TASK REQUIREMENTS:
Every single line below has to be printed once more, exactly.

EXTRACTED INFORMATION START

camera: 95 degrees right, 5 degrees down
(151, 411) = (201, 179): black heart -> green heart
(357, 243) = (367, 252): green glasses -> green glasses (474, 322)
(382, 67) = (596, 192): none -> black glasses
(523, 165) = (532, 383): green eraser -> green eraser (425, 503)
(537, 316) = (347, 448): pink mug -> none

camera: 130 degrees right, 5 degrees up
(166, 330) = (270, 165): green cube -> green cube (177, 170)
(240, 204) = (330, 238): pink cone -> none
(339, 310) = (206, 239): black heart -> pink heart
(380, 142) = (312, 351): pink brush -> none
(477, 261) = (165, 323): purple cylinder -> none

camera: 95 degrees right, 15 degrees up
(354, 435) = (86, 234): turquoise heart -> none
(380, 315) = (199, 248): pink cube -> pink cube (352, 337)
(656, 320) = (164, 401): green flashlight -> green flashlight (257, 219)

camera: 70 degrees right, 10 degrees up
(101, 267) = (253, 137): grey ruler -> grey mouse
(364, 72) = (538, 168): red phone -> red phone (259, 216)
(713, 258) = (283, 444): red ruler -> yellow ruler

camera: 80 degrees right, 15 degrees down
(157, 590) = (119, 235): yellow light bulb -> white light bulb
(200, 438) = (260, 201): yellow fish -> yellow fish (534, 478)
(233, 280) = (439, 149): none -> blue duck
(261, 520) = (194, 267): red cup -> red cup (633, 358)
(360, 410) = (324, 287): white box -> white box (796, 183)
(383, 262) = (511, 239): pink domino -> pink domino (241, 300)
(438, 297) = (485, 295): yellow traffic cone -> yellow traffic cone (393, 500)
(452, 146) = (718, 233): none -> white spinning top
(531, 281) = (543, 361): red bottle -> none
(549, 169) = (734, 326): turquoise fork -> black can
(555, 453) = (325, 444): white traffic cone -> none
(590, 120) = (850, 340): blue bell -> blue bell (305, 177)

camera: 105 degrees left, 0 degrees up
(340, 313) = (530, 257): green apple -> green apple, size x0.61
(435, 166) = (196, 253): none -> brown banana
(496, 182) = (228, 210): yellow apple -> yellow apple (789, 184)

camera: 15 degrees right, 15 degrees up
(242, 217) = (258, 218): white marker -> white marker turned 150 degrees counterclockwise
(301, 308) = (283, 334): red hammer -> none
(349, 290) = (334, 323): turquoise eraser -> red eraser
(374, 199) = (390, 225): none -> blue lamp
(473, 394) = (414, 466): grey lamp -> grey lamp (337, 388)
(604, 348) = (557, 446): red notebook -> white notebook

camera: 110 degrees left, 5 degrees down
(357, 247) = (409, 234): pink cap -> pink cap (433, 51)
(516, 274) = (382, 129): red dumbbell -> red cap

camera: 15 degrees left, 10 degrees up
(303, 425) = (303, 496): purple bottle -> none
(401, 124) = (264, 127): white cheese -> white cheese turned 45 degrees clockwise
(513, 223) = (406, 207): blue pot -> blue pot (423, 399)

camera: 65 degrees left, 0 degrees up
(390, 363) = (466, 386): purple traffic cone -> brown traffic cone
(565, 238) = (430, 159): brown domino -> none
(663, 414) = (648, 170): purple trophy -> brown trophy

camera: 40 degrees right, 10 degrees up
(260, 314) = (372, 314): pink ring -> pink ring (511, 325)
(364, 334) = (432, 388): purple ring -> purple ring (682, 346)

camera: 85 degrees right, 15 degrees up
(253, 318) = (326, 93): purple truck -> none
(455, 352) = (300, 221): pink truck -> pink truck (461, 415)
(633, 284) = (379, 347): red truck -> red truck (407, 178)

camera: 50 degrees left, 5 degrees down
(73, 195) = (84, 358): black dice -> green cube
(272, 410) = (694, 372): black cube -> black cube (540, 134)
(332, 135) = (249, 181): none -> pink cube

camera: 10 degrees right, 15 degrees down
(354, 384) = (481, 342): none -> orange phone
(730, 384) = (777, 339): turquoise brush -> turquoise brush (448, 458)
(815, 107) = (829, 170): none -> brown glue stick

EXTRACTED INFORMATION END

EXERCISE OUTPUT:
camera: 95 degrees right, 5 degrees down
(151, 411) = (201, 179): black heart -> green heart
(357, 243) = (367, 252): green glasses -> green glasses (474, 322)
(382, 67) = (596, 192): none -> black glasses
(523, 165) = (532, 383): green eraser -> green eraser (425, 503)
(537, 316) = (347, 448): pink mug -> none

camera: 130 degrees right, 5 degrees up
(166, 330) = (270, 165): green cube -> green cube (177, 170)
(240, 204) = (330, 238): pink cone -> none
(339, 310) = (206, 239): black heart -> pink heart
(380, 142) = (312, 351): pink brush -> none
(477, 261) = (165, 323): purple cylinder -> none

camera: 95 degrees right, 15 degrees up
(354, 435) = (86, 234): turquoise heart -> none
(380, 315) = (199, 248): pink cube -> pink cube (352, 337)
(656, 320) = (164, 401): green flashlight -> green flashlight (257, 219)

camera: 70 degrees right, 10 degrees up
(101, 267) = (253, 137): grey ruler -> grey mouse
(364, 72) = (538, 168): red phone -> red phone (259, 216)
(713, 258) = (283, 444): red ruler -> yellow ruler

camera: 80 degrees right, 15 degrees down
(157, 590) = (119, 235): yellow light bulb -> white light bulb
(200, 438) = (260, 201): yellow fish -> yellow fish (534, 478)
(233, 280) = (439, 149): none -> blue duck
(261, 520) = (194, 267): red cup -> red cup (633, 358)
(360, 410) = (324, 287): white box -> white box (796, 183)
(383, 262) = (511, 239): pink domino -> pink domino (241, 300)
(438, 297) = (485, 295): yellow traffic cone -> yellow traffic cone (393, 500)
(452, 146) = (718, 233): none -> white spinning top
(531, 281) = (543, 361): red bottle -> none
(549, 169) = (734, 326): turquoise fork -> black can
(555, 453) = (325, 444): white traffic cone -> none
(590, 120) = (850, 340): blue bell -> blue bell (305, 177)

camera: 105 degrees left, 0 degrees up
(340, 313) = (530, 257): green apple -> green apple, size x0.61
(435, 166) = (196, 253): none -> brown banana
(496, 182) = (228, 210): yellow apple -> yellow apple (789, 184)

camera: 15 degrees right, 15 degrees up
(242, 217) = (258, 218): white marker -> white marker turned 150 degrees counterclockwise
(301, 308) = (283, 334): red hammer -> none
(349, 290) = (334, 323): turquoise eraser -> red eraser
(374, 199) = (390, 225): none -> blue lamp
(473, 394) = (414, 466): grey lamp -> grey lamp (337, 388)
(604, 348) = (557, 446): red notebook -> white notebook

camera: 110 degrees left, 5 degrees down
(357, 247) = (409, 234): pink cap -> pink cap (433, 51)
(516, 274) = (382, 129): red dumbbell -> red cap

camera: 15 degrees left, 10 degrees up
(303, 425) = (303, 496): purple bottle -> none
(401, 124) = (264, 127): white cheese -> white cheese turned 45 degrees clockwise
(513, 223) = (406, 207): blue pot -> blue pot (423, 399)

camera: 65 degrees left, 0 degrees up
(390, 363) = (466, 386): purple traffic cone -> brown traffic cone
(565, 238) = (430, 159): brown domino -> none
(663, 414) = (648, 170): purple trophy -> brown trophy

camera: 40 degrees right, 10 degrees up
(260, 314) = (372, 314): pink ring -> pink ring (511, 325)
(364, 334) = (432, 388): purple ring -> purple ring (682, 346)

camera: 85 degrees right, 15 degrees up
(253, 318) = (326, 93): purple truck -> none
(455, 352) = (300, 221): pink truck -> pink truck (461, 415)
(633, 284) = (379, 347): red truck -> red truck (407, 178)

camera: 50 degrees left, 5 degrees down
(73, 195) = (84, 358): black dice -> green cube
(272, 410) = (694, 372): black cube -> black cube (540, 134)
(332, 135) = (249, 181): none -> pink cube

camera: 10 degrees right, 15 degrees down
(354, 384) = (481, 342): none -> orange phone
(730, 384) = (777, 339): turquoise brush -> turquoise brush (448, 458)
(815, 107) = (829, 170): none -> brown glue stick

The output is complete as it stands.